PROBLEM DESCRIPTION: Copy exactly the last part of the entries, starting from the line with "C207: 680pF (GND, N23) -> 680pF (GND, N21)" and including the final line.
* * * * *
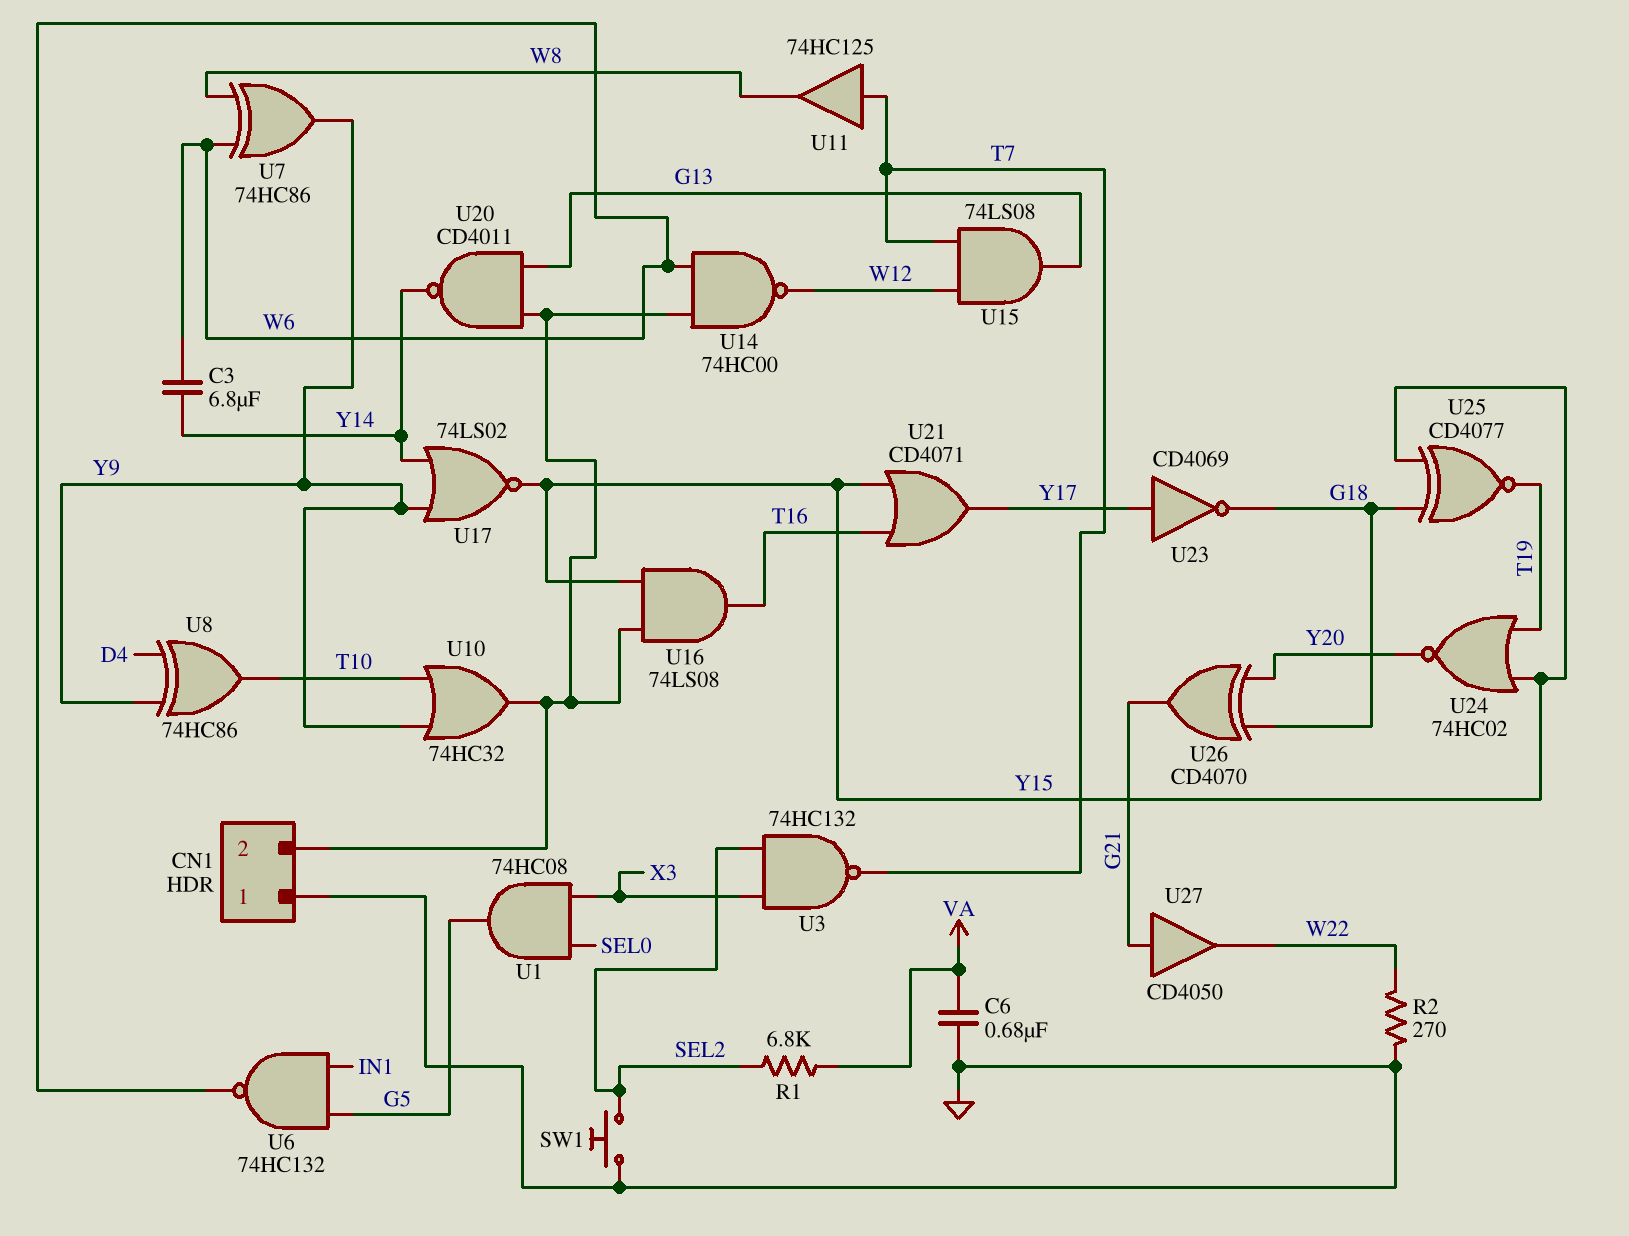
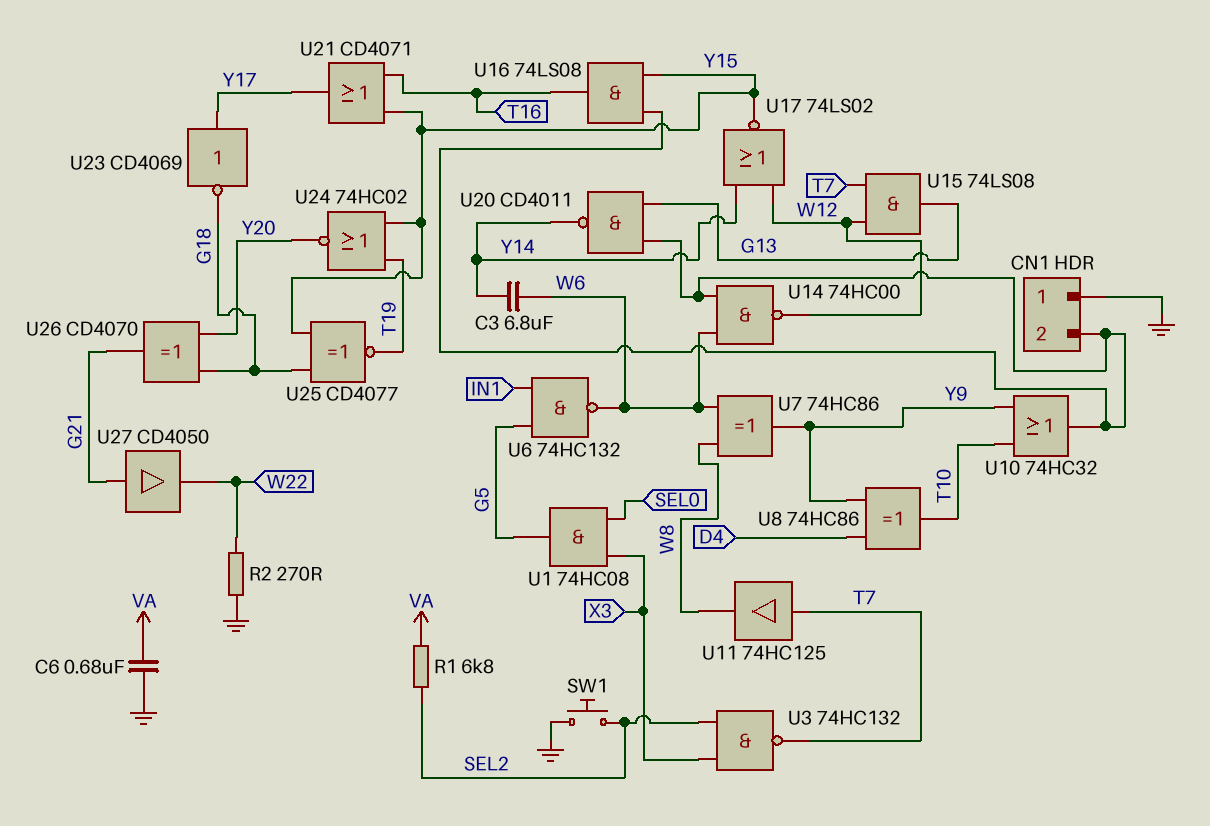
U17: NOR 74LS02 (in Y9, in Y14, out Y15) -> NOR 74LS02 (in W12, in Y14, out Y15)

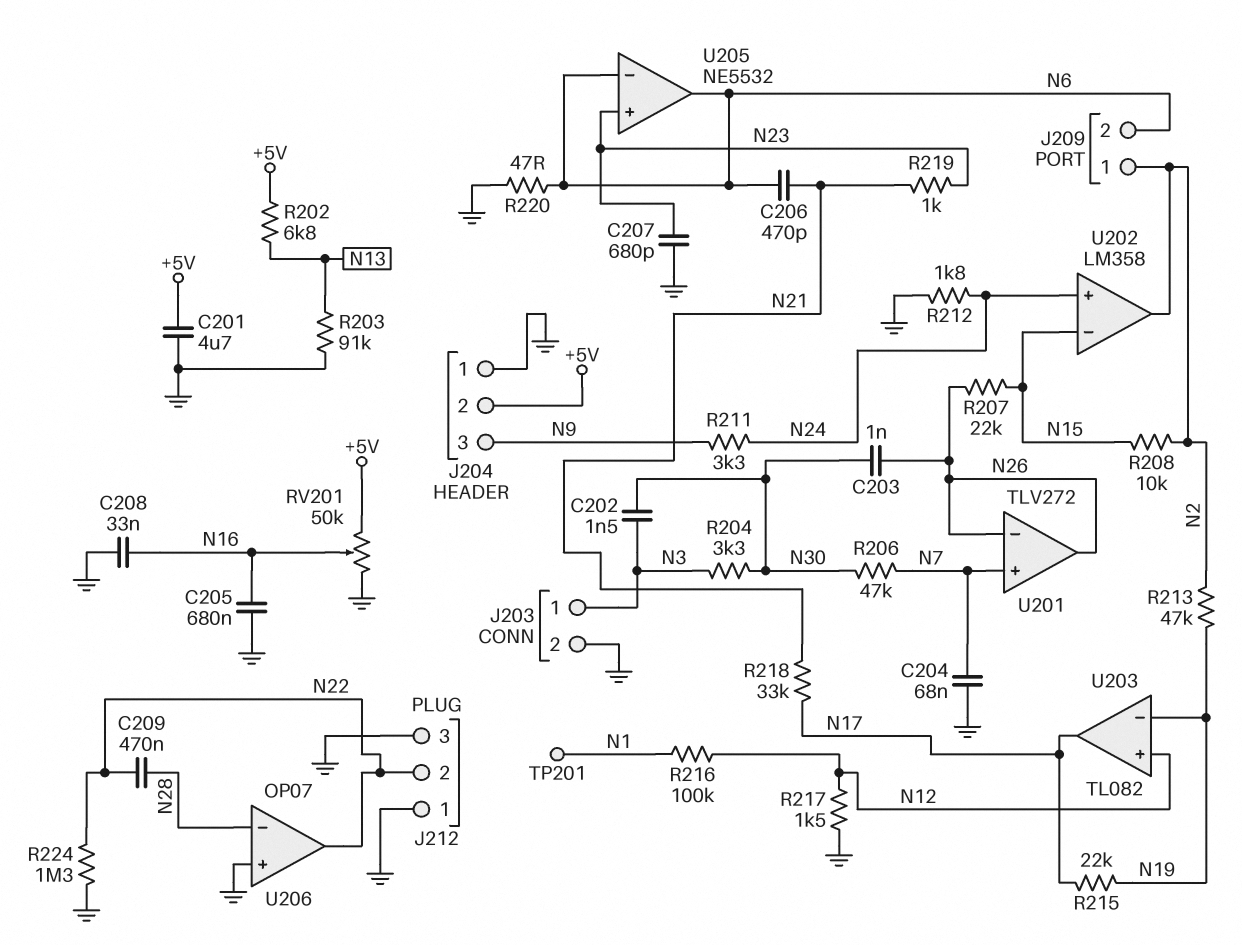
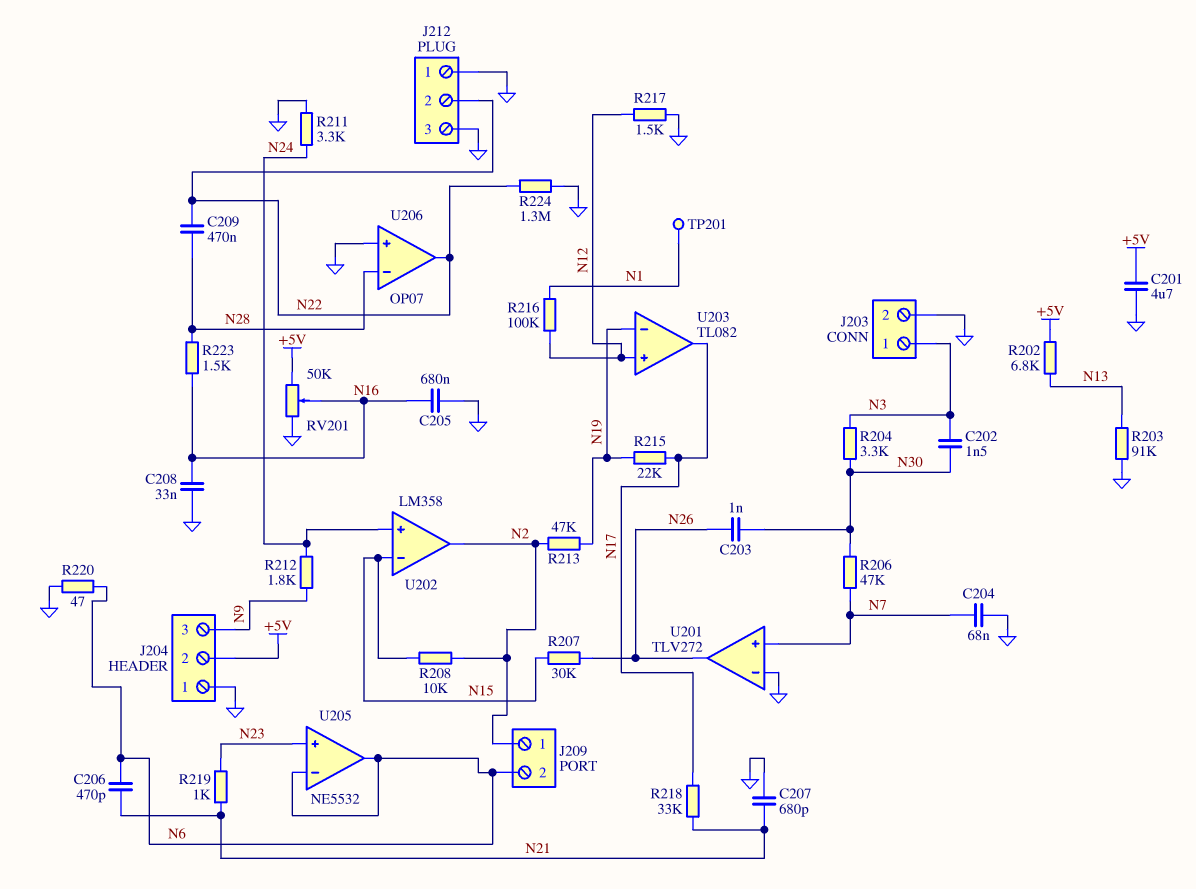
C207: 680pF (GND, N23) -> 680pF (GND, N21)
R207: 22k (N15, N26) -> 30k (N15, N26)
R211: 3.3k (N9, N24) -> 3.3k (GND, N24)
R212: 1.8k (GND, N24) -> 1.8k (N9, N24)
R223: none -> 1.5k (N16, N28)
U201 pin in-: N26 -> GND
* * * * *
RESPONSE:
C207: 680pF (GND, N23) -> 680pF (GND, N21)
R207: 22k (N15, N26) -> 30k (N15, N26)
R211: 3.3k (N9, N24) -> 3.3k (GND, N24)
R212: 1.8k (GND, N24) -> 1.8k (N9, N24)
R223: none -> 1.5k (N16, N28)
U201 pin in-: N26 -> GND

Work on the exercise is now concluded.